WHAT IS BEING ASKED:
Rewrite the material from its start through the line containing "purple star: moved 1 px left, 2 px up", swapping every "gray pentagon" for "gray hexagon" and leaving all else unchanged.

DATA PROVIDED:
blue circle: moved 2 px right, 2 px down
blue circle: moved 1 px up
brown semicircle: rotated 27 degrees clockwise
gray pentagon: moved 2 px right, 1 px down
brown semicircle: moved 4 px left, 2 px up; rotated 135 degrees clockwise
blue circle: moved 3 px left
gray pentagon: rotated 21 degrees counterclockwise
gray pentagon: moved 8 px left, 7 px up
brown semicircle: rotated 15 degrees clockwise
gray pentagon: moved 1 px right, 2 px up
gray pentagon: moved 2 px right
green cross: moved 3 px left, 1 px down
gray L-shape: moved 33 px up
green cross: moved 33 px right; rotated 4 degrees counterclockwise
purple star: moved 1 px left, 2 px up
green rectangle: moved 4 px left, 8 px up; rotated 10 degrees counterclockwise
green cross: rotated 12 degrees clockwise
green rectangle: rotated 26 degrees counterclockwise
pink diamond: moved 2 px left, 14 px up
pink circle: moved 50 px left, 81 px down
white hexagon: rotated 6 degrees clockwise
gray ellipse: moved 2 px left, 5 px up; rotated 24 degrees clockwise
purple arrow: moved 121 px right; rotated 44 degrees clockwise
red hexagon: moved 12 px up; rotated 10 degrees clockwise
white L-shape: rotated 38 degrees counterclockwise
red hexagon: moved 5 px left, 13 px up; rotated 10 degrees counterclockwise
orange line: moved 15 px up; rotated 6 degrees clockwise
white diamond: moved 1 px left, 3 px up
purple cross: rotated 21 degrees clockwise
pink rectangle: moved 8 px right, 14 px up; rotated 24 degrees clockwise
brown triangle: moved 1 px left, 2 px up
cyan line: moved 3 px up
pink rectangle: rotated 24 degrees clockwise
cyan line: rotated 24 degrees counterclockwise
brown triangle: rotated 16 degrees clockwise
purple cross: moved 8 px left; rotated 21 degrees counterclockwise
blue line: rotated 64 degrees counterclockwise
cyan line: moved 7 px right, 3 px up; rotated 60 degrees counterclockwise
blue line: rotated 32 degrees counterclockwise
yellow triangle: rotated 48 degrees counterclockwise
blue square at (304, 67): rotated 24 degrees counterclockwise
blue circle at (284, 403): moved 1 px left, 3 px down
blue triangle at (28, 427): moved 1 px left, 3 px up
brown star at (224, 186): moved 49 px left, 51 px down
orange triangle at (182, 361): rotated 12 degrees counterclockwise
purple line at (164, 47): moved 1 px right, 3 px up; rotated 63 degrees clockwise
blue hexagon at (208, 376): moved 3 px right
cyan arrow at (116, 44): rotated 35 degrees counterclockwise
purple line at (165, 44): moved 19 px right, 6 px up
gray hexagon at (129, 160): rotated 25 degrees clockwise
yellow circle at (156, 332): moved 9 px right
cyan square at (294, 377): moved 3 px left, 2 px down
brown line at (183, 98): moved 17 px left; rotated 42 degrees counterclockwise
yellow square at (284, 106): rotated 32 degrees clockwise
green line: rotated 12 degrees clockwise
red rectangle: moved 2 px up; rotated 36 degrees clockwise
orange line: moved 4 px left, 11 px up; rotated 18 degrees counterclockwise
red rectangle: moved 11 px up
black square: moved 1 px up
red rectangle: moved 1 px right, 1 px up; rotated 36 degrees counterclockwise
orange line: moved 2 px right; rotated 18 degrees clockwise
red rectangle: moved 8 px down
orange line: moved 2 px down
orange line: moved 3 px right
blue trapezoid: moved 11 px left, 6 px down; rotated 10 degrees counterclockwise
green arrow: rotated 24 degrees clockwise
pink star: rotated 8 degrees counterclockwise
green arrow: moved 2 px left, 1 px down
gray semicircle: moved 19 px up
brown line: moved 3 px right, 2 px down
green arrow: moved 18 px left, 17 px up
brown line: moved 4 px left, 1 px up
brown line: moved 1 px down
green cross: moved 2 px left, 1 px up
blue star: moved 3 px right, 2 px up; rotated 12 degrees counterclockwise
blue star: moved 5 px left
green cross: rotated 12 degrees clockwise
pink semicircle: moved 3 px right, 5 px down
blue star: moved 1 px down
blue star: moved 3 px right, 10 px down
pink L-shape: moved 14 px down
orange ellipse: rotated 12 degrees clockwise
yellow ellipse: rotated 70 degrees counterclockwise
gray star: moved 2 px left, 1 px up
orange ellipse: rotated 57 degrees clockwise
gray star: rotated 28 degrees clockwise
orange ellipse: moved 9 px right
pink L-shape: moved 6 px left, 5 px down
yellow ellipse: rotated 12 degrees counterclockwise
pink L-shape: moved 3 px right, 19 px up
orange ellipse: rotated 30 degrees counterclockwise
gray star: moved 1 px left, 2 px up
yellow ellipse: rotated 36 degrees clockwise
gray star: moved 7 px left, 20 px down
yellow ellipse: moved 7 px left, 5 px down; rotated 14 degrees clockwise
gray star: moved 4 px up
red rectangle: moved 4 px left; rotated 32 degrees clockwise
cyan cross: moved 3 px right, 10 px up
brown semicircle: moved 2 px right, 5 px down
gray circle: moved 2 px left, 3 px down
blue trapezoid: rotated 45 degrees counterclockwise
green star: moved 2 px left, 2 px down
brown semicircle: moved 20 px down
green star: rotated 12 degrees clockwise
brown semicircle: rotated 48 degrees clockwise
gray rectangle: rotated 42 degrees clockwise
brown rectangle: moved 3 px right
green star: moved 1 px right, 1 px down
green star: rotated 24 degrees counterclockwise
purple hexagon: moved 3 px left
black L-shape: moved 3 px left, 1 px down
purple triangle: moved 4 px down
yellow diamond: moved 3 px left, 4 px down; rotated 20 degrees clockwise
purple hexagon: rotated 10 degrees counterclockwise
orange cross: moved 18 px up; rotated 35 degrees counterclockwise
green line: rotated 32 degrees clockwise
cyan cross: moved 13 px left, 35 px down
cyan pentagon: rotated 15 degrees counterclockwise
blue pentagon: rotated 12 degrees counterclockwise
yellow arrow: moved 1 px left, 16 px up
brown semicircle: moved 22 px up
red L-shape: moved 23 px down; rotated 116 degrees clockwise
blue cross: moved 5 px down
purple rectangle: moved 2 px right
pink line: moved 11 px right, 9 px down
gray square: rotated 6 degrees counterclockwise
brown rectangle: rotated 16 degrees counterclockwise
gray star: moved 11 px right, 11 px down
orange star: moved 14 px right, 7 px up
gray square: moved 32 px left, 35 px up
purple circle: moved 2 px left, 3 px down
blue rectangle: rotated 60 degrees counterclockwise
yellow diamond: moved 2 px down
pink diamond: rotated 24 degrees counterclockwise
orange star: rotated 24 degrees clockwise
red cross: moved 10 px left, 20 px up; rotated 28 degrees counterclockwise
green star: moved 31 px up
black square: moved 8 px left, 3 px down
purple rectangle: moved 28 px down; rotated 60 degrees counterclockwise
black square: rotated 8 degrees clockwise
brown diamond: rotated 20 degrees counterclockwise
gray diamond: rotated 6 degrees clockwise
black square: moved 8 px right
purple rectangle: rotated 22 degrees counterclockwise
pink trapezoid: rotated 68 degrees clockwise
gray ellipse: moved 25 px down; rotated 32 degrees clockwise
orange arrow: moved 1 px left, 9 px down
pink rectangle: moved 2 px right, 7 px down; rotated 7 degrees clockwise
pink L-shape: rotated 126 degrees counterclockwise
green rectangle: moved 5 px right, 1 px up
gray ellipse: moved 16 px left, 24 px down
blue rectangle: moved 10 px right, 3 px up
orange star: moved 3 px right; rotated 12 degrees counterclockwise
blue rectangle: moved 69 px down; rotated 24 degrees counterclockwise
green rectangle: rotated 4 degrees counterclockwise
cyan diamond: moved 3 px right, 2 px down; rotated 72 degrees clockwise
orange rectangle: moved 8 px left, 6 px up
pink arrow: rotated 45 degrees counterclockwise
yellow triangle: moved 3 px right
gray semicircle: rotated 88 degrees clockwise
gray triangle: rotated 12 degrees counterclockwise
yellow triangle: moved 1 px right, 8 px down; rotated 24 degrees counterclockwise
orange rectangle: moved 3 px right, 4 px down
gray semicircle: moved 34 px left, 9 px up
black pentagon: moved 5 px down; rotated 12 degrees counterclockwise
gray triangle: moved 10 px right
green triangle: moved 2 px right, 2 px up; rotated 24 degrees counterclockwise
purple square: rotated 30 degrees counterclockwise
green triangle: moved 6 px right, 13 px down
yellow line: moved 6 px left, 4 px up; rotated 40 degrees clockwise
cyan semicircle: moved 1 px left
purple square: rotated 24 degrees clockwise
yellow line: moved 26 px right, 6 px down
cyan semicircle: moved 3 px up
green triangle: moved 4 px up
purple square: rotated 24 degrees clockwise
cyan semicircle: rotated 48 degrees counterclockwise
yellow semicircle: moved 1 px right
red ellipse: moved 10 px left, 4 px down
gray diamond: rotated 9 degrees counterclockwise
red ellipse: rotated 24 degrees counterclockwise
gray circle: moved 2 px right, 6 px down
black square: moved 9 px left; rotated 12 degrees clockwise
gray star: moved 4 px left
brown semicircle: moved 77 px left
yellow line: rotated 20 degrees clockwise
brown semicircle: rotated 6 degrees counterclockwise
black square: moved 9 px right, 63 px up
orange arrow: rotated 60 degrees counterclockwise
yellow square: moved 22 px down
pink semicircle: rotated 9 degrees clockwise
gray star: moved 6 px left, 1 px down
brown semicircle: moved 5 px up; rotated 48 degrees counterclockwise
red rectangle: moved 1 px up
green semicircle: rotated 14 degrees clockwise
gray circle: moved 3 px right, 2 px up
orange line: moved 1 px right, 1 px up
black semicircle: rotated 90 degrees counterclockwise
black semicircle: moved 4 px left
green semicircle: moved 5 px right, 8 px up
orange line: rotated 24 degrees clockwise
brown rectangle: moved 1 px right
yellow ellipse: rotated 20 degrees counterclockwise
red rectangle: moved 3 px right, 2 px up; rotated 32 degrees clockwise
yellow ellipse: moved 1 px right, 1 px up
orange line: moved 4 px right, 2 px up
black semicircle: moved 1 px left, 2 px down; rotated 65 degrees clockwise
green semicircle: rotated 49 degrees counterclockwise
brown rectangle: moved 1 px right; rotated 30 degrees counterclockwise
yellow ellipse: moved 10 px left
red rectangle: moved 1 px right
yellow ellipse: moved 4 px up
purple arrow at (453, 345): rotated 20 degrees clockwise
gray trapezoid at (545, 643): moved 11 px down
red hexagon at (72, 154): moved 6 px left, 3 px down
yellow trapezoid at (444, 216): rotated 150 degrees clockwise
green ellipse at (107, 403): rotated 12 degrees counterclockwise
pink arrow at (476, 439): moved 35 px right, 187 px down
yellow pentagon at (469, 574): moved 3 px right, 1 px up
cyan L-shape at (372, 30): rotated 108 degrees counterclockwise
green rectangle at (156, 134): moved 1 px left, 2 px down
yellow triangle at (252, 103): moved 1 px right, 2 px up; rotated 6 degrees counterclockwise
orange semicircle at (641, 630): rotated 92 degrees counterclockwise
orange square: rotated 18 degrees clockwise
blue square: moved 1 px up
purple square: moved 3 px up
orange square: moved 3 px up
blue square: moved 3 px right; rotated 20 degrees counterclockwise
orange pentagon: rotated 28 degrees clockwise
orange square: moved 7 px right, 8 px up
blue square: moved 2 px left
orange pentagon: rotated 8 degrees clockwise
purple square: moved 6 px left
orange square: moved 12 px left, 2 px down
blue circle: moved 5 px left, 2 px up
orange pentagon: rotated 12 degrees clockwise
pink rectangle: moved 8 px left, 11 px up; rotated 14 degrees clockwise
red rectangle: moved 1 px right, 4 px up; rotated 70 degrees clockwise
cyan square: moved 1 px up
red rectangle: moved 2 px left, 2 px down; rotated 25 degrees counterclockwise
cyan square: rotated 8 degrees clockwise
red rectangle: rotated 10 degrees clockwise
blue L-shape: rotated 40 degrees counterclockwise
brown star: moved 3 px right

FULL OUTPUT:
blue circle: moved 2 px right, 2 px down
blue circle: moved 1 px up
brown semicircle: rotated 27 degrees clockwise
gray hexagon: moved 2 px right, 1 px down
brown semicircle: moved 4 px left, 2 px up; rotated 135 degrees clockwise
blue circle: moved 3 px left
gray hexagon: rotated 21 degrees counterclockwise
gray hexagon: moved 8 px left, 7 px up
brown semicircle: rotated 15 degrees clockwise
gray hexagon: moved 1 px right, 2 px up
gray hexagon: moved 2 px right
green cross: moved 3 px left, 1 px down
gray L-shape: moved 33 px up
green cross: moved 33 px right; rotated 4 degrees counterclockwise
purple star: moved 1 px left, 2 px up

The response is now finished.